» **PROBLEM REQUIREMENTS**: Within this material, find every line where the string "none" appears, and copy it out.
***** SUPPLIED RECORDS
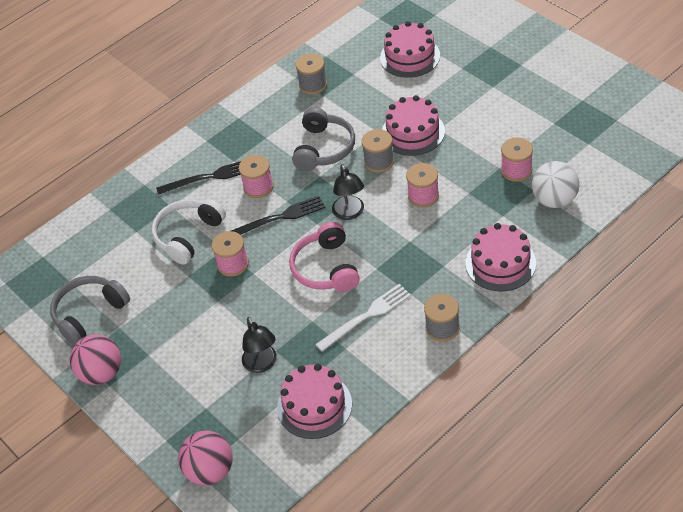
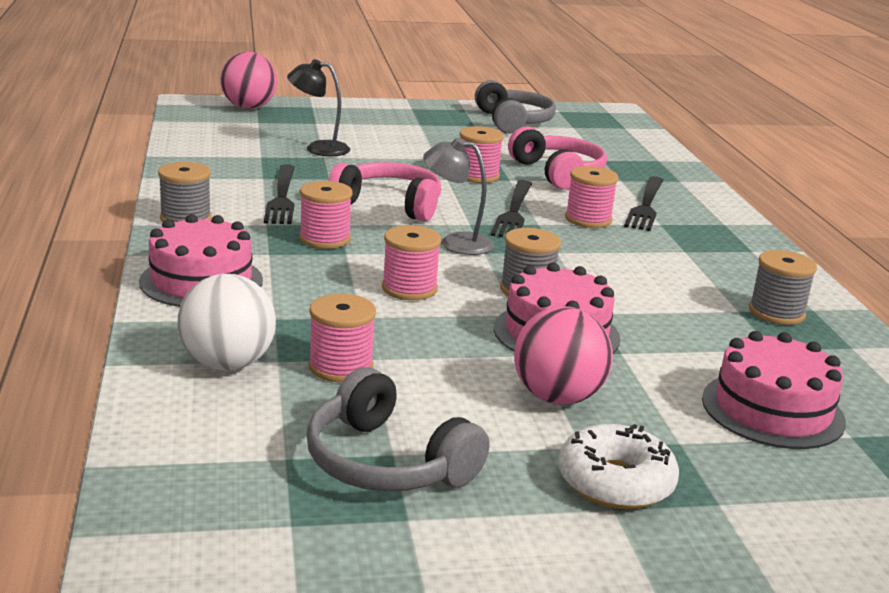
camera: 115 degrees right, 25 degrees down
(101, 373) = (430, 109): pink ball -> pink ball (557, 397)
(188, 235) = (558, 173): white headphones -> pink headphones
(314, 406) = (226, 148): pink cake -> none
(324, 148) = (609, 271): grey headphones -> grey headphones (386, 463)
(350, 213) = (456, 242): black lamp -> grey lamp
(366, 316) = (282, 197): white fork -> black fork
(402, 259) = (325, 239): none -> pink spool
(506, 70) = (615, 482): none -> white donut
**********
***** SUPPLIED RECORDS
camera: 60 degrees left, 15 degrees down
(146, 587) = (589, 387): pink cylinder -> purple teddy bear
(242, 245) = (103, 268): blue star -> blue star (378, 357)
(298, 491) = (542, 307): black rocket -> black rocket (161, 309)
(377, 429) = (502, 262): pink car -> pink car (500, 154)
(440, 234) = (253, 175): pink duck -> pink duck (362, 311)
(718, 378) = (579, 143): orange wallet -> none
**********
» **EXERCISE SOLUTION**:
(314, 406) = (226, 148): pink cake -> none
(402, 259) = (325, 239): none -> pink spool
(506, 70) = (615, 482): none -> white donut
(718, 378) = (579, 143): orange wallet -> none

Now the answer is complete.